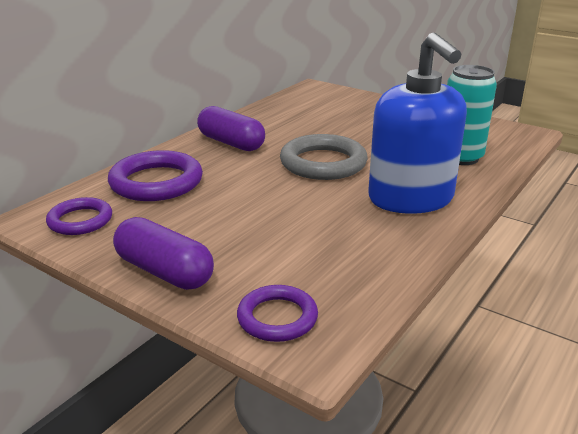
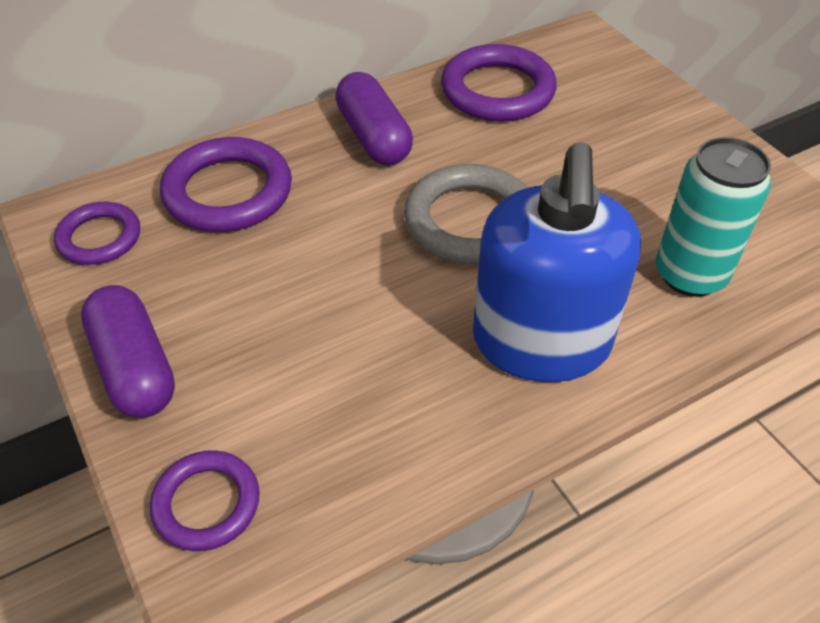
camera: 25 degrees right, 20 degrees up
(287, 113) = (497, 90): none -> purple ring

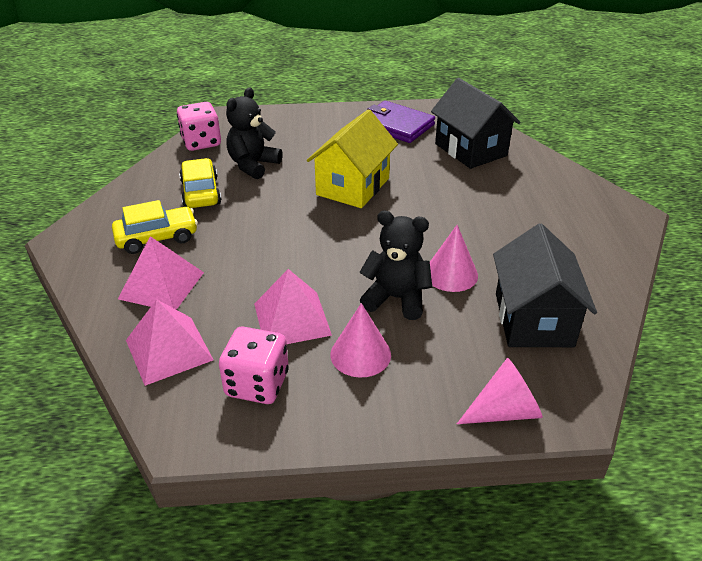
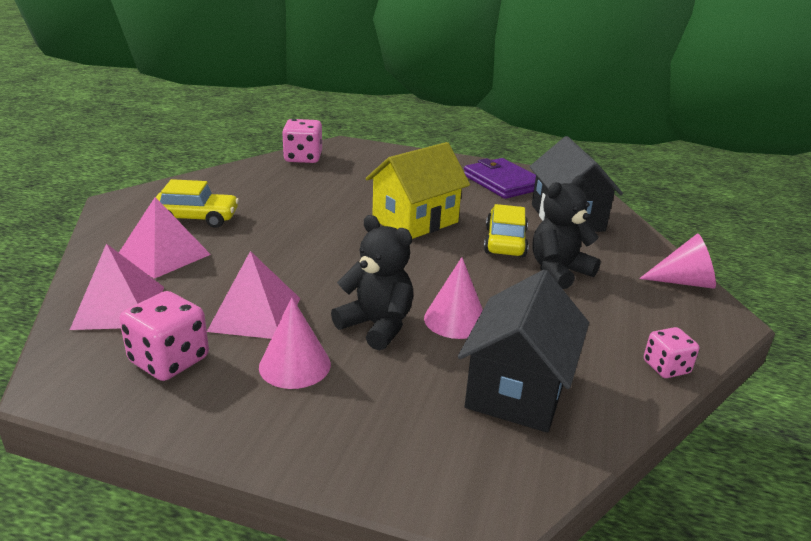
camera: 20 degrees right, 10 degrees down
(201, 193) = (267, 194): yellow car -> yellow car (505, 242)
(253, 165) = (334, 184): black teddy bear -> black teddy bear (559, 271)
(504, 411) = (407, 472): pink cone -> pink cone (684, 282)
(618, 268) = (666, 367): none -> pink dice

Required action:
From the line that contains "(253, 165) = (334, 184): black" through the end of the records above, print every line exactly and nothing else.

Result of the task:
(253, 165) = (334, 184): black teddy bear -> black teddy bear (559, 271)
(504, 411) = (407, 472): pink cone -> pink cone (684, 282)
(618, 268) = (666, 367): none -> pink dice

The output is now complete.